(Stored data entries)
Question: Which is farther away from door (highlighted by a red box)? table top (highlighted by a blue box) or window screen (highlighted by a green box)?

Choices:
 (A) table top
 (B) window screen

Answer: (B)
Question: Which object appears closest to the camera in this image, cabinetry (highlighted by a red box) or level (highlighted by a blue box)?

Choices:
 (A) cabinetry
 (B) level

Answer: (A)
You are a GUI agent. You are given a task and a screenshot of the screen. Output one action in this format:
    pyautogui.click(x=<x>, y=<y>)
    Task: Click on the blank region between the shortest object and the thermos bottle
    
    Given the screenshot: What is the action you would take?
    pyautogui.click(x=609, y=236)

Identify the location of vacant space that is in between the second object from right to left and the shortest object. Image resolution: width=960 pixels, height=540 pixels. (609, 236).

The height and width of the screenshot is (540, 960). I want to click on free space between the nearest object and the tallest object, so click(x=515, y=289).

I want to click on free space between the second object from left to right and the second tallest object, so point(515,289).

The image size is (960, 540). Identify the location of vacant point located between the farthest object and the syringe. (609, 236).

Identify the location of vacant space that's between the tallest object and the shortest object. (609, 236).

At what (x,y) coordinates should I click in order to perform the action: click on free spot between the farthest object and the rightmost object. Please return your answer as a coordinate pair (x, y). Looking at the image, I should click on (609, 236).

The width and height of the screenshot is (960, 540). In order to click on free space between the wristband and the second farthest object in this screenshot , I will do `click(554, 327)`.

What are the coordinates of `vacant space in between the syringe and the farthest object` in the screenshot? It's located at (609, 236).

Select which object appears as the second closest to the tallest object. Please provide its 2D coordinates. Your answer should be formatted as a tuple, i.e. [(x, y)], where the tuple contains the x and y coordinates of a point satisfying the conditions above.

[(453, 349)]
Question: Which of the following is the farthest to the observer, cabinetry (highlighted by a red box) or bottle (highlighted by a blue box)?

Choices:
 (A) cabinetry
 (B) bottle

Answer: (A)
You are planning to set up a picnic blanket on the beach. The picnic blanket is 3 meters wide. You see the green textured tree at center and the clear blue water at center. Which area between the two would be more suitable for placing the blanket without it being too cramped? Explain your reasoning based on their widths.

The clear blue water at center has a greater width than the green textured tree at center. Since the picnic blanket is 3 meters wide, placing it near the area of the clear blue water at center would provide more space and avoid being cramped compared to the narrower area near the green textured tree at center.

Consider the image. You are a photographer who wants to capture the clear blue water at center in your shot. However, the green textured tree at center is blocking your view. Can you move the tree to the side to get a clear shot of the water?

WORK REQUEST:
Put every line of the records above into a numbered list, leaving out the blank lines.

RESULT OF THE TASK:
1. Question: Which is farther away from door (highlighted by a red box)? table top (highlighted by a blue box) or window screen (highlighted by a green box)?
2. Choices:
3.  (A) table top
4.  (B) window screen
5. Answer: (B)
6. Question: Which object appears closest to the camera in this image, cabinetry (highlighted by a red box) or level (highlighted by a blue box)?
7. Choices:
8.  (A) cabinetry
9.  (B) level
10. Answer: (A)
11. You are a GUI agent. You are given a task and a screenshot of the screen. Output one action in this format:
12.     pyautogui.click(x=<x>, y=<y>)
13.     Task: Click on the blank region between the shortest object and the thermos bottle
14.     Given the screenshot: What is the action you would take?
15.     pyautogui.click(x=609, y=236)
16. Identify the location of vacant space that is in between the second object from right to left and the shortest object. Image resolution: width=960 pixels, height=540 pixels. (609, 236).
17. The height and width of the screenshot is (540, 960). I want to click on free space between the nearest object and the tallest object, so click(x=515, y=289).
18. I want to click on free space between the second object from left to right and the second tallest object, so point(515,289).
19. The image size is (960, 540). Identify the location of vacant point located between the farthest object and the syringe. (609, 236).
20. Identify the location of vacant space that's between the tallest object and the shortest object. (609, 236).
21. At what (x,y) coordinates should I click in order to perform the action: click on free spot between the farthest object and the rightmost object. Please return your answer as a coordinate pair (x, y). Looking at the image, I should click on (609, 236).
22. The width and height of the screenshot is (960, 540). In order to click on free space between the wristband and the second farthest object in this screenshot , I will do `click(554, 327)`.
23. What are the coordinates of `vacant space in between the syringe and the farthest object` in the screenshot? It's located at (609, 236).
24. Select which object appears as the second closest to the tallest object. Please provide its 2D coordinates. Your answer should be formatted as a tuple, i.e. [(x, y)], where the tuple contains the x and y coordinates of a point satisfying the conditions above.
25. [(453, 349)]
26. Question: Which of the following is the farthest to the observer, cabinetry (highlighted by a red box) or bottle (highlighted by a blue box)?
27. Choices:
28.  (A) cabinetry
29.  (B) bottle
30. Answer: (A)
31. You are planning to set up a picnic blanket on the beach. The picnic blanket is 3 meters wide. You see the green textured tree at center and the clear blue water at center. Which area between the two would be more suitable for placing the blanket without it being too cramped? Explain your reasoning based on their widths.
32. The clear blue water at center has a greater width than the green textured tree at center. Since the picnic blanket is 3 meters wide, placing it near the area of the clear blue water at center would provide more space and avoid being cramped compared to the narrower area near the green textured tree at center.
33. Consider the image. You are a photographer who wants to capture the clear blue water at center in your shot. However, the green textured tree at center is blocking your view. Can you move the tree to the side to get a clear shot of the water?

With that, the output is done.